→ **Problem**
Look for "(647, 277) = (432, 243): none -> red bell" in the listing below, then copy exactly the line it appears in and all lines after it to the end, and nothing more.

→ **Listed records**
* * * * * * * * *

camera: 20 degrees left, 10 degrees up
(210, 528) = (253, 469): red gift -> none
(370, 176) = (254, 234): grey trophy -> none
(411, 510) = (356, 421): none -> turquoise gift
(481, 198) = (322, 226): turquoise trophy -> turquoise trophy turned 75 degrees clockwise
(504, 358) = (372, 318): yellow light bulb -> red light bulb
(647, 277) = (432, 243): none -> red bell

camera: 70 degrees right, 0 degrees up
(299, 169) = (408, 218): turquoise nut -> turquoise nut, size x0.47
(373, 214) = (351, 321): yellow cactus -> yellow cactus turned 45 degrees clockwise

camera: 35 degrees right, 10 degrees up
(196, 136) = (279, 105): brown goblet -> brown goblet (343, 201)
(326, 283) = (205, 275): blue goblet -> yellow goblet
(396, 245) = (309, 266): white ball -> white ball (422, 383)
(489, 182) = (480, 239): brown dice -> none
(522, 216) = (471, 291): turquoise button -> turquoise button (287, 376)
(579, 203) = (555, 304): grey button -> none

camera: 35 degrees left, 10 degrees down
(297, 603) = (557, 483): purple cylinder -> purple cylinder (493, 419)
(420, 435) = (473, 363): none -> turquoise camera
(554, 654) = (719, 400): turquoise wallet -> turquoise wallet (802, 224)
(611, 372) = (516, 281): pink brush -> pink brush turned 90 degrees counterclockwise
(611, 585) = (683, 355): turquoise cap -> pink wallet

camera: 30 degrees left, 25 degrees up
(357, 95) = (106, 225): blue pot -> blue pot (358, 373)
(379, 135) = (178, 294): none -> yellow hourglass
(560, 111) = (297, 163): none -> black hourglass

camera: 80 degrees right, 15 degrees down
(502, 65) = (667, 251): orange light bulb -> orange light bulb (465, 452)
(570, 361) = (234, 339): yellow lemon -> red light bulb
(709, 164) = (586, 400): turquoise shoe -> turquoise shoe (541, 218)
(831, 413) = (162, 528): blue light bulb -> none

* * * * * * * * *

→ **Written reply**
(647, 277) = (432, 243): none -> red bell

camera: 70 degrees right, 0 degrees up
(299, 169) = (408, 218): turquoise nut -> turquoise nut, size x0.47
(373, 214) = (351, 321): yellow cactus -> yellow cactus turned 45 degrees clockwise

camera: 35 degrees right, 10 degrees up
(196, 136) = (279, 105): brown goblet -> brown goblet (343, 201)
(326, 283) = (205, 275): blue goblet -> yellow goblet
(396, 245) = (309, 266): white ball -> white ball (422, 383)
(489, 182) = (480, 239): brown dice -> none
(522, 216) = (471, 291): turquoise button -> turquoise button (287, 376)
(579, 203) = (555, 304): grey button -> none

camera: 35 degrees left, 10 degrees down
(297, 603) = (557, 483): purple cylinder -> purple cylinder (493, 419)
(420, 435) = (473, 363): none -> turquoise camera
(554, 654) = (719, 400): turquoise wallet -> turquoise wallet (802, 224)
(611, 372) = (516, 281): pink brush -> pink brush turned 90 degrees counterclockwise
(611, 585) = (683, 355): turquoise cap -> pink wallet

camera: 30 degrees left, 25 degrees up
(357, 95) = (106, 225): blue pot -> blue pot (358, 373)
(379, 135) = (178, 294): none -> yellow hourglass
(560, 111) = (297, 163): none -> black hourglass

camera: 80 degrees right, 15 degrees down
(502, 65) = (667, 251): orange light bulb -> orange light bulb (465, 452)
(570, 361) = (234, 339): yellow lemon -> red light bulb
(709, 164) = (586, 400): turquoise shoe -> turquoise shoe (541, 218)
(831, 413) = (162, 528): blue light bulb -> none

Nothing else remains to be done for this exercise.